(Records from a collection)
- Opening Delimiter -
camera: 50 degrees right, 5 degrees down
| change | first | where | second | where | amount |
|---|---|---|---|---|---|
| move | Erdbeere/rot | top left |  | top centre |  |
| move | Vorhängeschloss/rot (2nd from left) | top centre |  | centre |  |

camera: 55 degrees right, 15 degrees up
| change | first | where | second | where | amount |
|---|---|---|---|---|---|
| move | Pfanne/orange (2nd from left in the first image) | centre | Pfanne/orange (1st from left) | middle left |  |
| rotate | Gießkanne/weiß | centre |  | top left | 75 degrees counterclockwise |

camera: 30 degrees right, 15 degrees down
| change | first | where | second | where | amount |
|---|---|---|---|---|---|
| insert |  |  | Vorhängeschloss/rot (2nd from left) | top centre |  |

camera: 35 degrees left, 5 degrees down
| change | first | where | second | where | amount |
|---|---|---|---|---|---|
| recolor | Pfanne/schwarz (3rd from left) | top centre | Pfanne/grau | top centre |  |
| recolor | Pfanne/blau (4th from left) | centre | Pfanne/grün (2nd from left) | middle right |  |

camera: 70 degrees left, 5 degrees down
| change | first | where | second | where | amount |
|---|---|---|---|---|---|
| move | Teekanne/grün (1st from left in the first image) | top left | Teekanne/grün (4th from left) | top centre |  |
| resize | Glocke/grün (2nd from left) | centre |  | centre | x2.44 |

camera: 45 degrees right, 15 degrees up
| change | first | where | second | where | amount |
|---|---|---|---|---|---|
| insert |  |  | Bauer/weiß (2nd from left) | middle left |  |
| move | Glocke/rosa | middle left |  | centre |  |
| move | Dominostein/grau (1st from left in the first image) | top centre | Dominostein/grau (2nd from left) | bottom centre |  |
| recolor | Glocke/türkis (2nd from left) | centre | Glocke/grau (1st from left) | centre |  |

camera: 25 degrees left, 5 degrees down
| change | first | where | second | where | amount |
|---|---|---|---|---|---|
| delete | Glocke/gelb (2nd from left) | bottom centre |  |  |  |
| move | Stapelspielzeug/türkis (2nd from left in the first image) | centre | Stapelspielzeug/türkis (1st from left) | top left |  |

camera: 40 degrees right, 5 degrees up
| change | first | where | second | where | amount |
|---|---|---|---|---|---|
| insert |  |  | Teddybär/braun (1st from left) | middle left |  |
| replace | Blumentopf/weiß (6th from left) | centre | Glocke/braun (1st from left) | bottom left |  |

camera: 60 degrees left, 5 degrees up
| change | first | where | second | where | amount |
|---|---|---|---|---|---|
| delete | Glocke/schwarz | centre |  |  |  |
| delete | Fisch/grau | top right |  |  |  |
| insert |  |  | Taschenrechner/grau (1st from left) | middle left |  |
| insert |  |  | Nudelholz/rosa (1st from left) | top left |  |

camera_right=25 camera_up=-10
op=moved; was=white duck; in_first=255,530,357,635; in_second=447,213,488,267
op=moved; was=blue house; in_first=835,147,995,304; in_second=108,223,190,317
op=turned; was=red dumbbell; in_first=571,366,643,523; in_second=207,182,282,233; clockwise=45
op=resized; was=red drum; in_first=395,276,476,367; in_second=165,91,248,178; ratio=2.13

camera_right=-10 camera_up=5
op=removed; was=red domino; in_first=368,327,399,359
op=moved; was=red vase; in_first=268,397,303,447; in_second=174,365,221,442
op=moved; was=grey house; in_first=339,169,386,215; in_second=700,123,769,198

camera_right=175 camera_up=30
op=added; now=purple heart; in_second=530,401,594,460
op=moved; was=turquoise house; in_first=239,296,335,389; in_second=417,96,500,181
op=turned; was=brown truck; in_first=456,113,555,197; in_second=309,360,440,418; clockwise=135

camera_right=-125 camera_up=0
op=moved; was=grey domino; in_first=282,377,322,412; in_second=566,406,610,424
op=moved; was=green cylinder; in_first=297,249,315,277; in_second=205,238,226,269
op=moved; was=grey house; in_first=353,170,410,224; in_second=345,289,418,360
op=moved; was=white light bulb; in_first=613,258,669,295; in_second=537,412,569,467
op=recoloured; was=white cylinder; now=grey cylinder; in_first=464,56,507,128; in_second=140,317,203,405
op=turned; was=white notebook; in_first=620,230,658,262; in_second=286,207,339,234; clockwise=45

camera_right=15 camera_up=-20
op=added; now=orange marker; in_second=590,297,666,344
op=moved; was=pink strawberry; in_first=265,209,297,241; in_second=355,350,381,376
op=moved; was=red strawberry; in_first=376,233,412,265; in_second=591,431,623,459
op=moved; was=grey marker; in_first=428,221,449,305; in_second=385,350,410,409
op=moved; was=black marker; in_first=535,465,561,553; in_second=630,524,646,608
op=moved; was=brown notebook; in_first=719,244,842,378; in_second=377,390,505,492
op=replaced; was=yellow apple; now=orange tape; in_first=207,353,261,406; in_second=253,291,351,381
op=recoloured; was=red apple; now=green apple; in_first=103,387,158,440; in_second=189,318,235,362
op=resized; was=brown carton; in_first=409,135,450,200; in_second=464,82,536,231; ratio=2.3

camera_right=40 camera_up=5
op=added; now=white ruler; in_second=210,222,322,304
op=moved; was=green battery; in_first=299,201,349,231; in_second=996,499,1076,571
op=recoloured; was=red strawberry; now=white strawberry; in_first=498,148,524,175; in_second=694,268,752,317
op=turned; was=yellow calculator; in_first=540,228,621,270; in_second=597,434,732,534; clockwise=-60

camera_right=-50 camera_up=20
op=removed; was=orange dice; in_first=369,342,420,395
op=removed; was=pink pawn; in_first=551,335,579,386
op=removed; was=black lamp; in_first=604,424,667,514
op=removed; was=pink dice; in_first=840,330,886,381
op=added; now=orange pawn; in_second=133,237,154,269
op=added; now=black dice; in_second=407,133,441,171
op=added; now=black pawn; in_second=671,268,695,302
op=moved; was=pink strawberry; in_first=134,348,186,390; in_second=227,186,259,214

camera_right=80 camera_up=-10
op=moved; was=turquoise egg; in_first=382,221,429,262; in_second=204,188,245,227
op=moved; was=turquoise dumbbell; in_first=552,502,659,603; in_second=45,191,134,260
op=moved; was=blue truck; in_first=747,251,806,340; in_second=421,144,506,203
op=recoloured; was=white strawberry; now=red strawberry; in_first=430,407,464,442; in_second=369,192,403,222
- Closing Delimiter -
Your reply should consist of all the records, restated exactly.

camera: 50 degrees right, 5 degrees down
| change | first | where | second | where | amount |
|---|---|---|---|---|---|
| move | Erdbeere/rot | top left |  | top centre |  |
| move | Vorhängeschloss/rot (2nd from left) | top centre |  | centre |  |

camera: 55 degrees right, 15 degrees up
| change | first | where | second | where | amount |
|---|---|---|---|---|---|
| move | Pfanne/orange (2nd from left in the first image) | centre | Pfanne/orange (1st from left) | middle left |  |
| rotate | Gießkanne/weiß | centre |  | top left | 75 degrees counterclockwise |

camera: 30 degrees right, 15 degrees down
| change | first | where | second | where | amount |
|---|---|---|---|---|---|
| insert |  |  | Vorhängeschloss/rot (2nd from left) | top centre |  |

camera: 35 degrees left, 5 degrees down
| change | first | where | second | where | amount |
|---|---|---|---|---|---|
| recolor | Pfanne/schwarz (3rd from left) | top centre | Pfanne/grau | top centre |  |
| recolor | Pfanne/blau (4th from left) | centre | Pfanne/grün (2nd from left) | middle right |  |

camera: 70 degrees left, 5 degrees down
| change | first | where | second | where | amount |
|---|---|---|---|---|---|
| move | Teekanne/grün (1st from left in the first image) | top left | Teekanne/grün (4th from left) | top centre |  |
| resize | Glocke/grün (2nd from left) | centre |  | centre | x2.44 |

camera: 45 degrees right, 15 degrees up
| change | first | where | second | where | amount |
|---|---|---|---|---|---|
| insert |  |  | Bauer/weiß (2nd from left) | middle left |  |
| move | Glocke/rosa | middle left |  | centre |  |
| move | Dominostein/grau (1st from left in the first image) | top centre | Dominostein/grau (2nd from left) | bottom centre |  |
| recolor | Glocke/türkis (2nd from left) | centre | Glocke/grau (1st from left) | centre |  |

camera: 25 degrees left, 5 degrees down
| change | first | where | second | where | amount |
|---|---|---|---|---|---|
| delete | Glocke/gelb (2nd from left) | bottom centre |  |  |  |
| move | Stapelspielzeug/türkis (2nd from left in the first image) | centre | Stapelspielzeug/türkis (1st from left) | top left |  |

camera: 40 degrees right, 5 degrees up
| change | first | where | second | where | amount |
|---|---|---|---|---|---|
| insert |  |  | Teddybär/braun (1st from left) | middle left |  |
| replace | Blumentopf/weiß (6th from left) | centre | Glocke/braun (1st from left) | bottom left |  |

camera: 60 degrees left, 5 degrees up
| change | first | where | second | where | amount |
|---|---|---|---|---|---|
| delete | Glocke/schwarz | centre |  |  |  |
| delete | Fisch/grau | top right |  |  |  |
| insert |  |  | Taschenrechner/grau (1st from left) | middle left |  |
| insert |  |  | Nudelholz/rosa (1st from left) | top left |  |

camera_right=25 camera_up=-10
op=moved; was=white duck; in_first=255,530,357,635; in_second=447,213,488,267
op=moved; was=blue house; in_first=835,147,995,304; in_second=108,223,190,317
op=turned; was=red dumbbell; in_first=571,366,643,523; in_second=207,182,282,233; clockwise=45
op=resized; was=red drum; in_first=395,276,476,367; in_second=165,91,248,178; ratio=2.13

camera_right=-10 camera_up=5
op=removed; was=red domino; in_first=368,327,399,359
op=moved; was=red vase; in_first=268,397,303,447; in_second=174,365,221,442
op=moved; was=grey house; in_first=339,169,386,215; in_second=700,123,769,198

camera_right=175 camera_up=30
op=added; now=purple heart; in_second=530,401,594,460
op=moved; was=turquoise house; in_first=239,296,335,389; in_second=417,96,500,181
op=turned; was=brown truck; in_first=456,113,555,197; in_second=309,360,440,418; clockwise=135

camera_right=-125 camera_up=0
op=moved; was=grey domino; in_first=282,377,322,412; in_second=566,406,610,424
op=moved; was=green cylinder; in_first=297,249,315,277; in_second=205,238,226,269
op=moved; was=grey house; in_first=353,170,410,224; in_second=345,289,418,360
op=moved; was=white light bulb; in_first=613,258,669,295; in_second=537,412,569,467
op=recoloured; was=white cylinder; now=grey cylinder; in_first=464,56,507,128; in_second=140,317,203,405
op=turned; was=white notebook; in_first=620,230,658,262; in_second=286,207,339,234; clockwise=45

camera_right=15 camera_up=-20
op=added; now=orange marker; in_second=590,297,666,344
op=moved; was=pink strawberry; in_first=265,209,297,241; in_second=355,350,381,376
op=moved; was=red strawberry; in_first=376,233,412,265; in_second=591,431,623,459
op=moved; was=grey marker; in_first=428,221,449,305; in_second=385,350,410,409
op=moved; was=black marker; in_first=535,465,561,553; in_second=630,524,646,608
op=moved; was=brown notebook; in_first=719,244,842,378; in_second=377,390,505,492
op=replaced; was=yellow apple; now=orange tape; in_first=207,353,261,406; in_second=253,291,351,381
op=recoloured; was=red apple; now=green apple; in_first=103,387,158,440; in_second=189,318,235,362
op=resized; was=brown carton; in_first=409,135,450,200; in_second=464,82,536,231; ratio=2.3

camera_right=40 camera_up=5
op=added; now=white ruler; in_second=210,222,322,304
op=moved; was=green battery; in_first=299,201,349,231; in_second=996,499,1076,571
op=recoloured; was=red strawberry; now=white strawberry; in_first=498,148,524,175; in_second=694,268,752,317
op=turned; was=yellow calculator; in_first=540,228,621,270; in_second=597,434,732,534; clockwise=-60

camera_right=-50 camera_up=20
op=removed; was=orange dice; in_first=369,342,420,395
op=removed; was=pink pawn; in_first=551,335,579,386
op=removed; was=black lamp; in_first=604,424,667,514
op=removed; was=pink dice; in_first=840,330,886,381
op=added; now=orange pawn; in_second=133,237,154,269
op=added; now=black dice; in_second=407,133,441,171
op=added; now=black pawn; in_second=671,268,695,302
op=moved; was=pink strawberry; in_first=134,348,186,390; in_second=227,186,259,214

camera_right=80 camera_up=-10
op=moved; was=turquoise egg; in_first=382,221,429,262; in_second=204,188,245,227
op=moved; was=turquoise dumbbell; in_first=552,502,659,603; in_second=45,191,134,260
op=moved; was=blue truck; in_first=747,251,806,340; in_second=421,144,506,203
op=recoloured; was=white strawberry; now=red strawberry; in_first=430,407,464,442; in_second=369,192,403,222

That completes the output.